## ABOUT THIS EXERCISE
Without copying any pictures, restate exactly the lines from the start of the records through the line containing "black triangle: (668, 534)".

## ENTRIES SUPPLIED
- - -

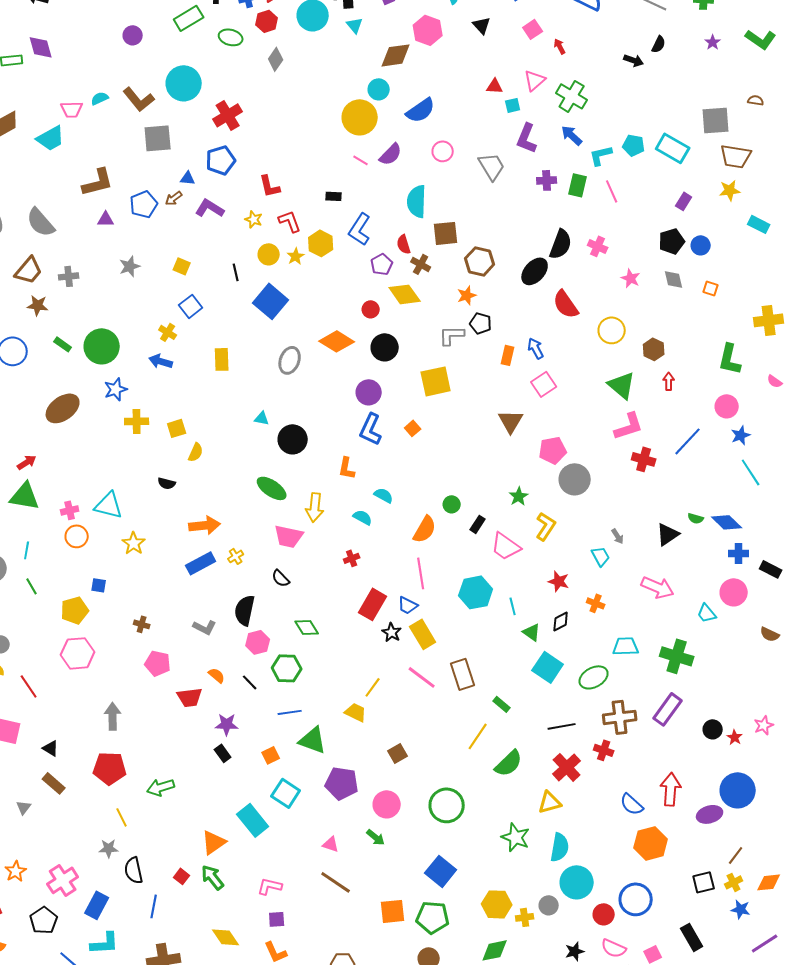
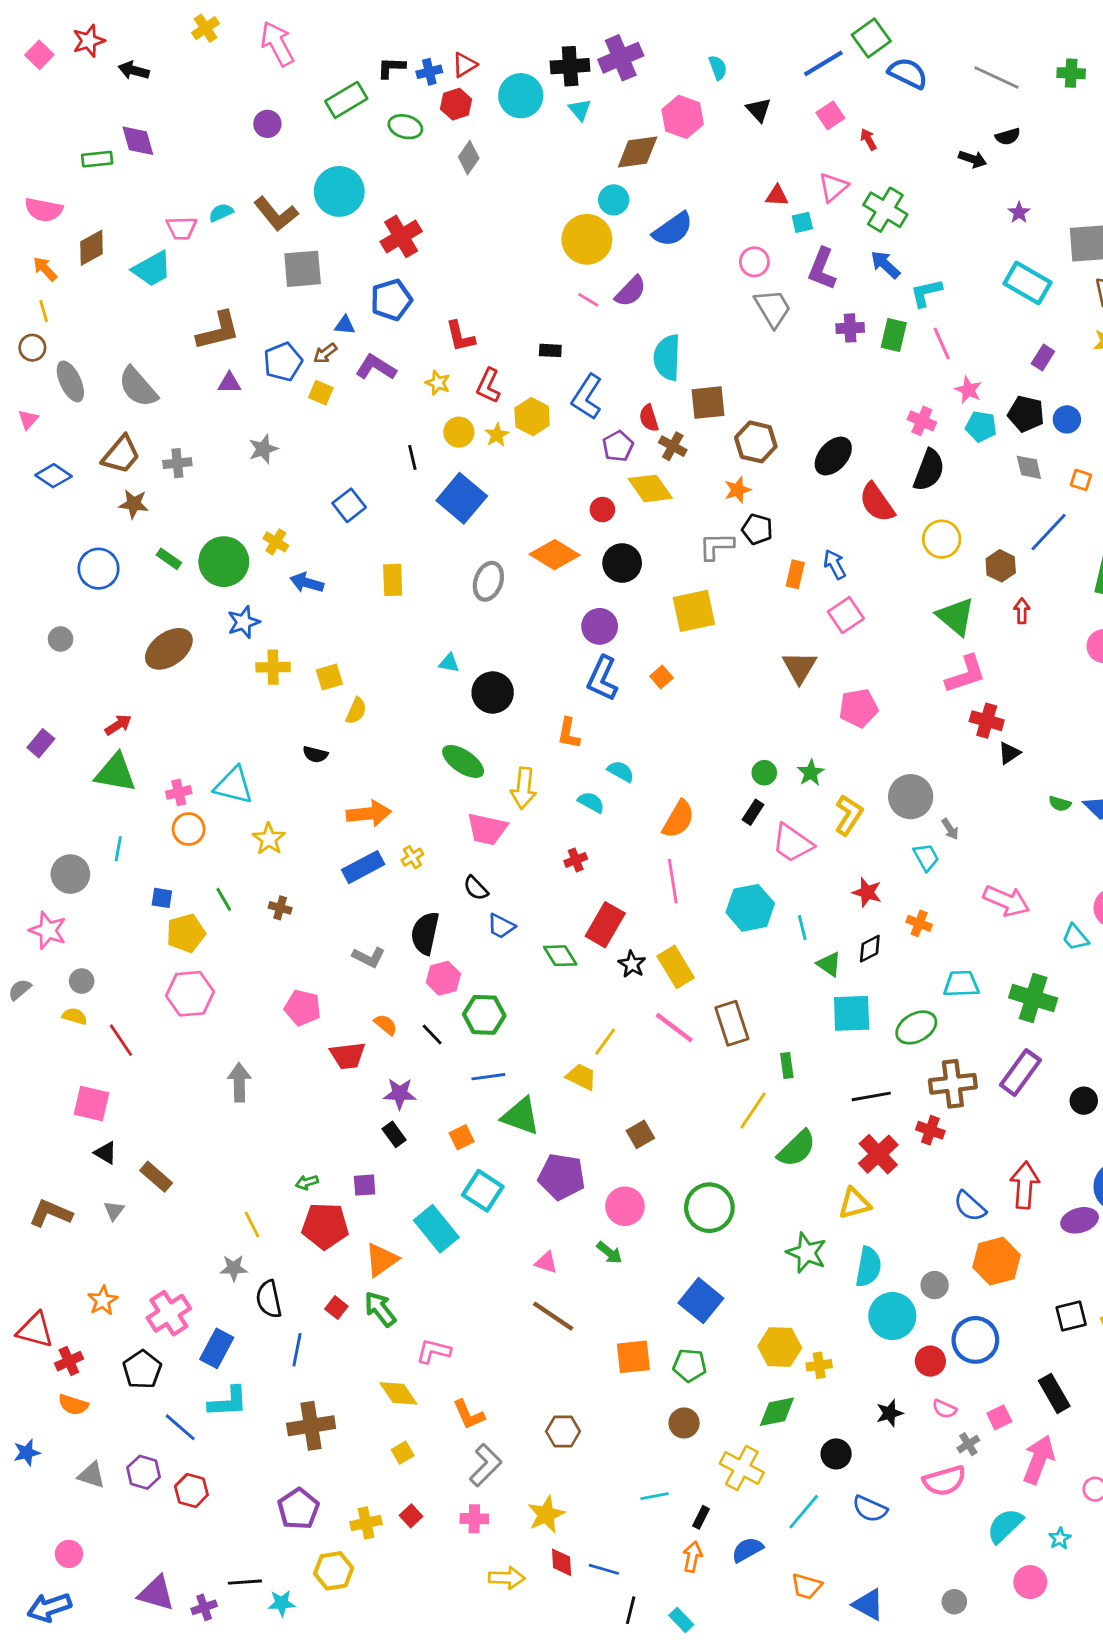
purple star: (713, 42) -> (1019, 213), moved
black semicircle: (659, 44) -> (1008, 137), turned 48
cyan pentagon: (634, 145) -> (981, 426), moved
pink circle: (443, 151) -> (754, 262), moved
red L-shape: (290, 221) -> (488, 386), turned -135
black pentagon: (672, 241) -> (1026, 414), turned 30
black semicircle: (561, 244) -> (929, 470), moved
yellow square: (182, 266) -> (321, 393), moved
pink star: (631, 278) -> (968, 390), moved
yellow cross: (168, 332) -> (276, 542), moved
blue line: (688, 441) -> (1049, 532), moved
gray circle: (575, 479) -> (911, 797), moved
green circle: (452, 504) -> (764, 773), moved
black triangle: (668, 534) -> (1009, 753), moved, size x0.7
blue square: (99, 585) -> (162, 898), moved
green line: (32, 586) -> (224, 899), moved
blue trapezoid: (408, 605) -> (501, 926), moved
brown cross: (142, 624) -> (280, 908), moved
green diamond: (307, 627) -> (560, 956), moved
cyan square: (548, 667) -> (852, 1013), turned -36
green rectangle: (502, 704) -> (787, 1065), turned 42
black triangle: (51, 748) -> (106, 1153), moved
red pentagon: (110, 768) -> (325, 1226), moved
green arrow: (161, 787) -> (307, 1182), size x0.6
pink L-shape: (270, 886) -> (434, 1351), moved
gray circle: (549, 905) -> (935, 1285), moved
green pentagon: (433, 917) -> (690, 1365), size x0.7
purple square: (277, 919) -> (365, 1185), moved
pink semicircle: (614, 948) -> (944, 1409), size x0.7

- - -

## TASK ANSWER
purple star: (713, 42) -> (1019, 213), moved
black semicircle: (659, 44) -> (1008, 137), turned 48
cyan pentagon: (634, 145) -> (981, 426), moved
pink circle: (443, 151) -> (754, 262), moved
red L-shape: (290, 221) -> (488, 386), turned -135
black pentagon: (672, 241) -> (1026, 414), turned 30
black semicircle: (561, 244) -> (929, 470), moved
yellow square: (182, 266) -> (321, 393), moved
pink star: (631, 278) -> (968, 390), moved
yellow cross: (168, 332) -> (276, 542), moved
blue line: (688, 441) -> (1049, 532), moved
gray circle: (575, 479) -> (911, 797), moved
green circle: (452, 504) -> (764, 773), moved
black triangle: (668, 534) -> (1009, 753), moved, size x0.7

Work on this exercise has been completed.